__TASK DIRECTIONS__: Lift out all lines below that contain "purple".

__RECORDS FOR THE TASK__:
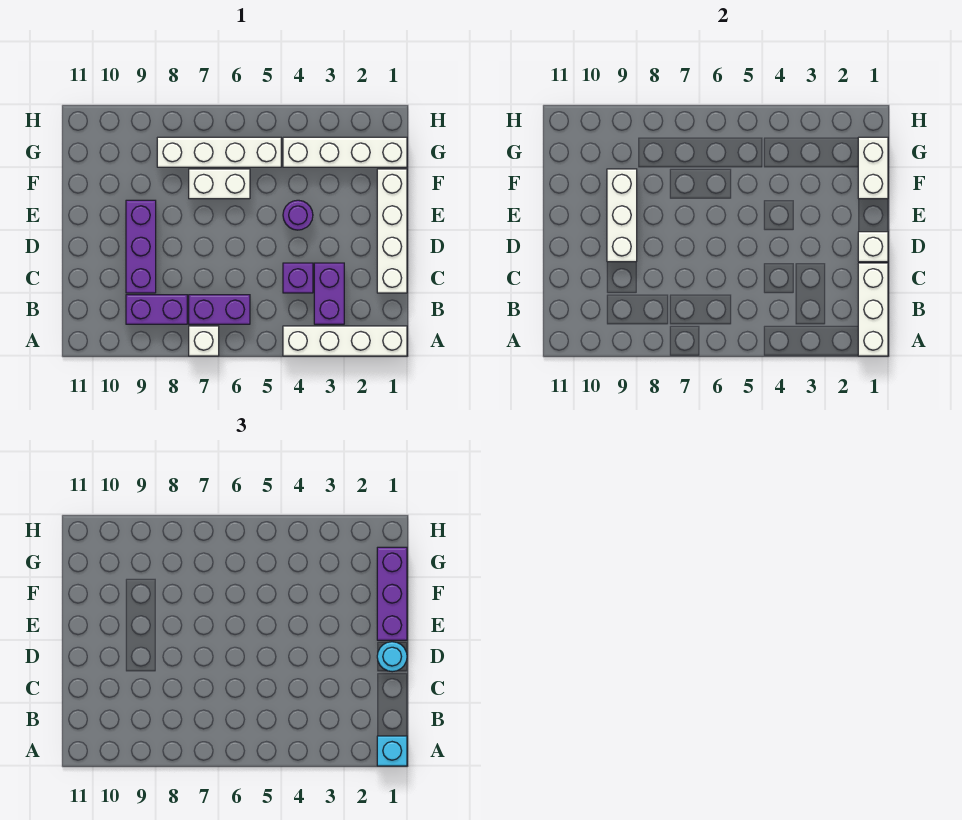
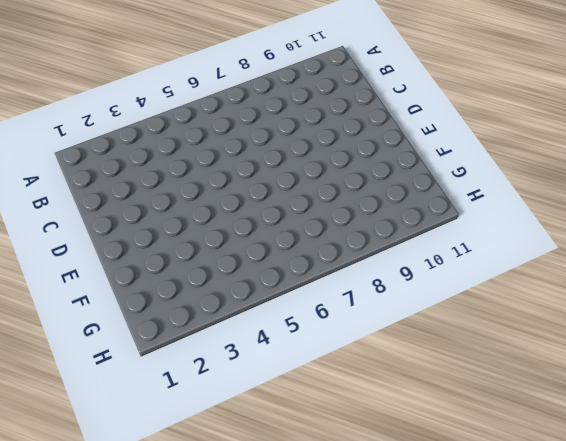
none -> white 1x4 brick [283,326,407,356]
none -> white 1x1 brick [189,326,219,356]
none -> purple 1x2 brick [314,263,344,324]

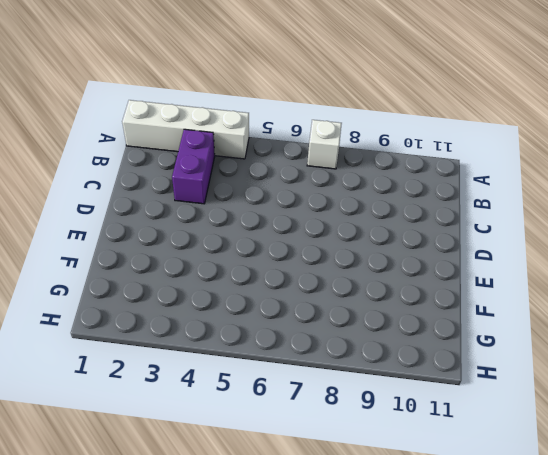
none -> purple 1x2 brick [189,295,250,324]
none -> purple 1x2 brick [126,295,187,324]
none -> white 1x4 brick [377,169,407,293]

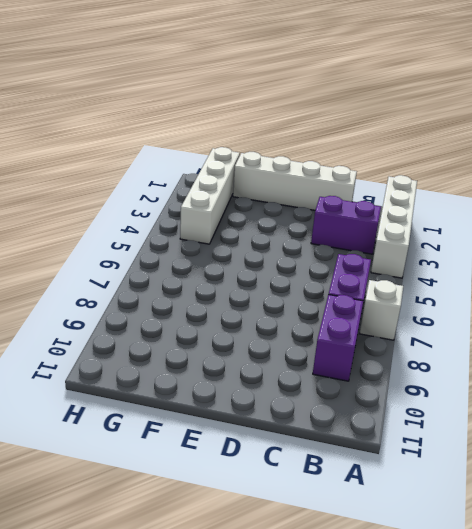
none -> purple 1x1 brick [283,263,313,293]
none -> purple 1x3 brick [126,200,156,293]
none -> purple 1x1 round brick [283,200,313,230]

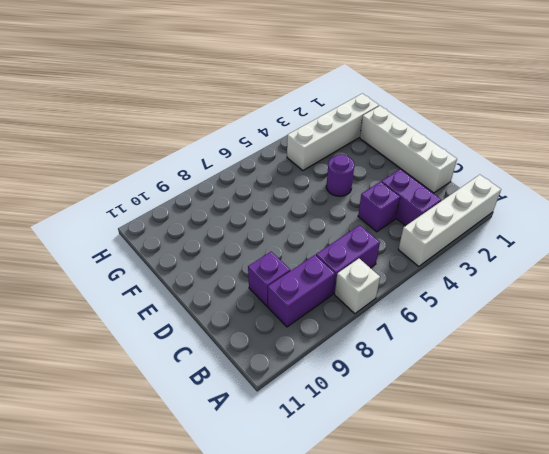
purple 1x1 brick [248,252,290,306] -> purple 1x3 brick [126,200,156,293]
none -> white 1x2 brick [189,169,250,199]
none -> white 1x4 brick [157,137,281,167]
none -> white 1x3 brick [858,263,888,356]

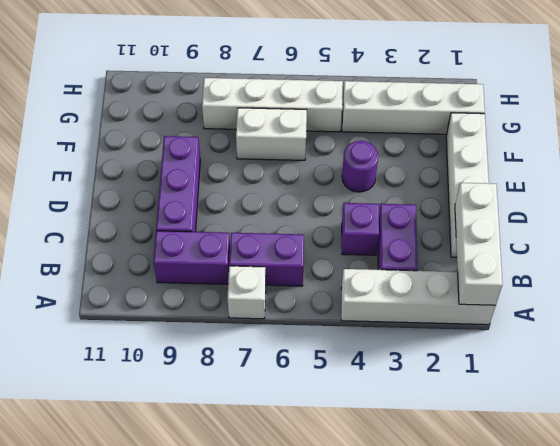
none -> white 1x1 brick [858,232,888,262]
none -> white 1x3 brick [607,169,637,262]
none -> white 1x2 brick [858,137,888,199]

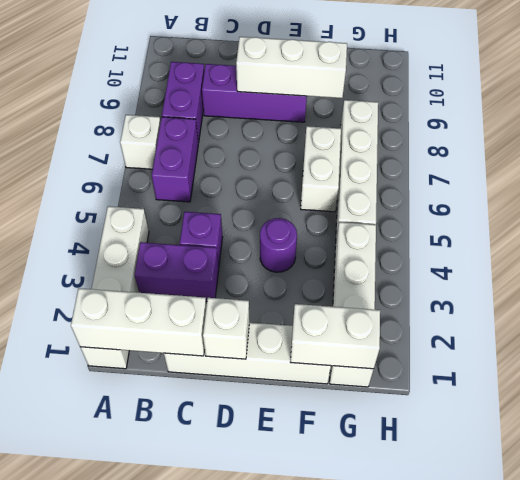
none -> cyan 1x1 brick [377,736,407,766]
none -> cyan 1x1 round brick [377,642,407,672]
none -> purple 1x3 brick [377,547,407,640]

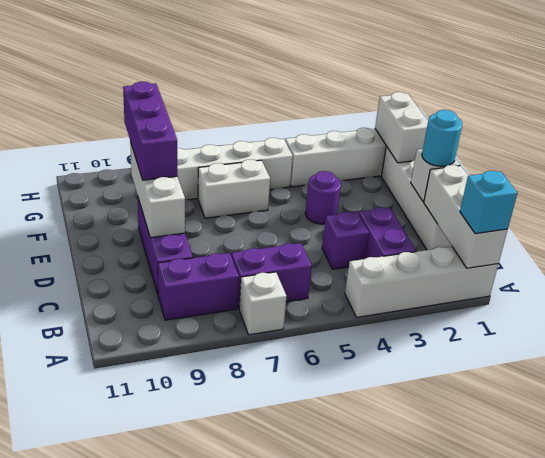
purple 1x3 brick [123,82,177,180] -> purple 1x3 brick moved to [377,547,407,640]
--
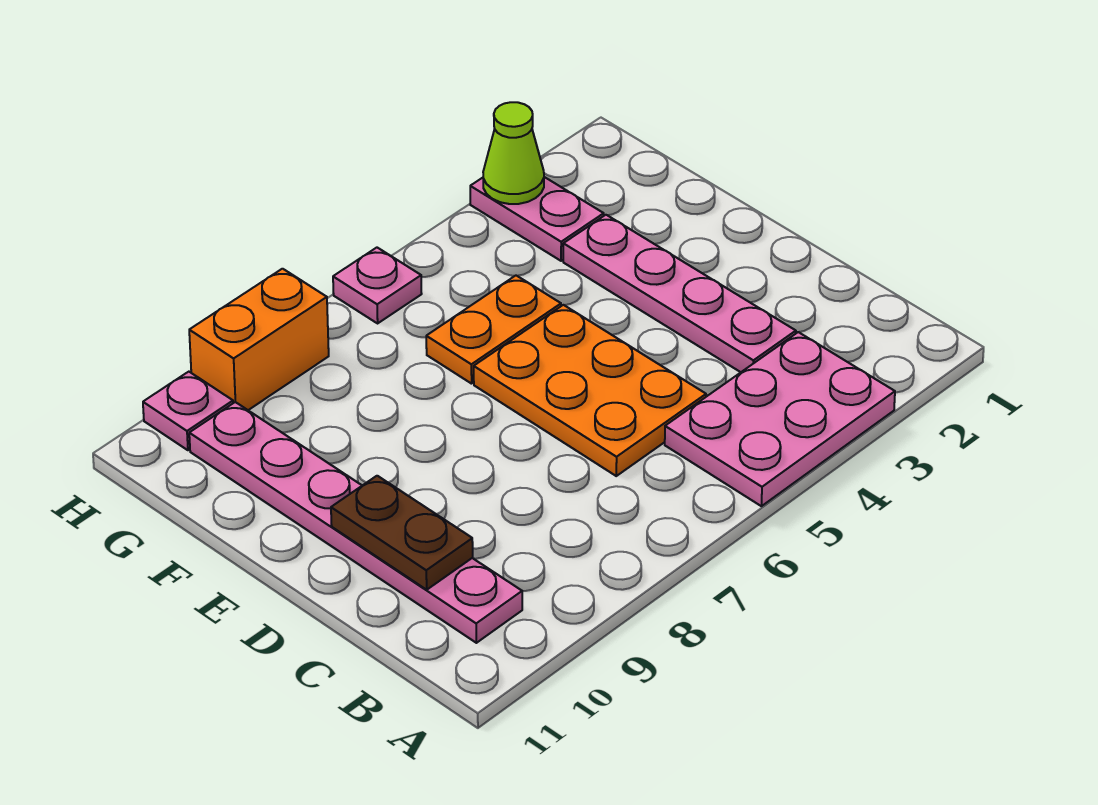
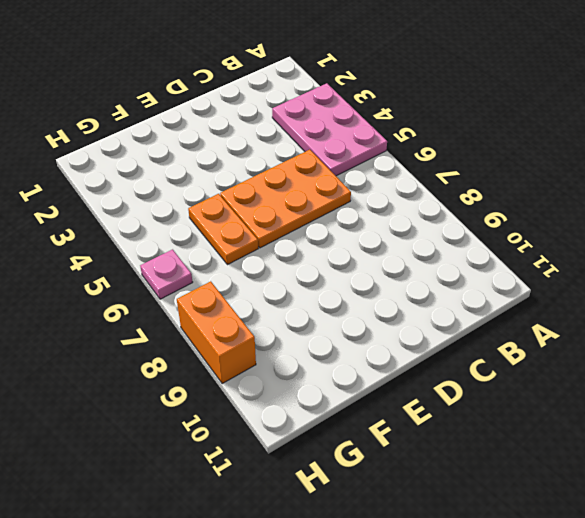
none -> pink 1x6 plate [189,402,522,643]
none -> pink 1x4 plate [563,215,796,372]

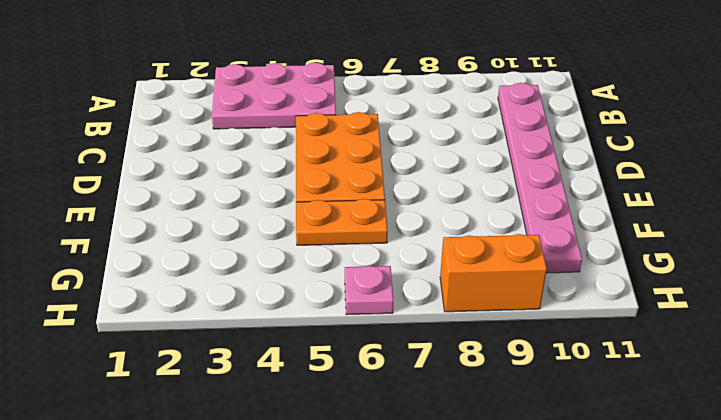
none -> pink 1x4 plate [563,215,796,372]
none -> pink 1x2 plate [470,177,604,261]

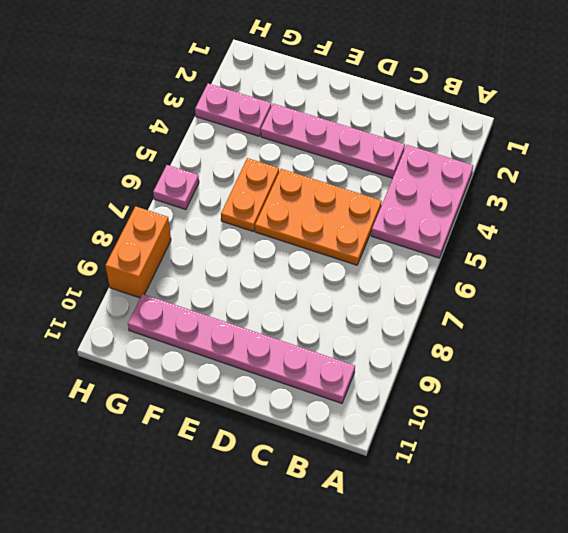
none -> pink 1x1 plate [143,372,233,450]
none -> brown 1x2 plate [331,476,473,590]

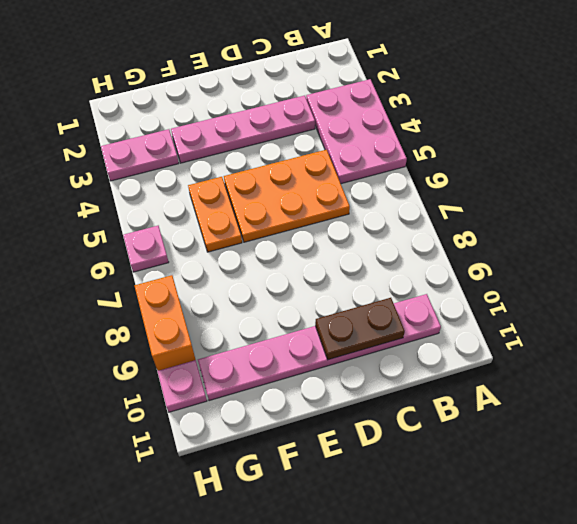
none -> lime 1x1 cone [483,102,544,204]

__TASK RESULT__:
none -> purple 1x2 brick [314,263,344,324]
none -> purple 1x2 brick [189,295,250,324]
none -> purple 1x2 brick [126,295,187,324]
none -> purple 1x1 brick [283,263,313,293]
none -> purple 1x3 brick [126,200,156,293]
none -> purple 1x1 round brick [283,200,313,230]
purple 1x1 brick [248,252,290,306] -> purple 1x3 brick [126,200,156,293]
none -> purple 1x3 brick [377,547,407,640]
purple 1x3 brick [123,82,177,180] -> purple 1x3 brick moved to [377,547,407,640]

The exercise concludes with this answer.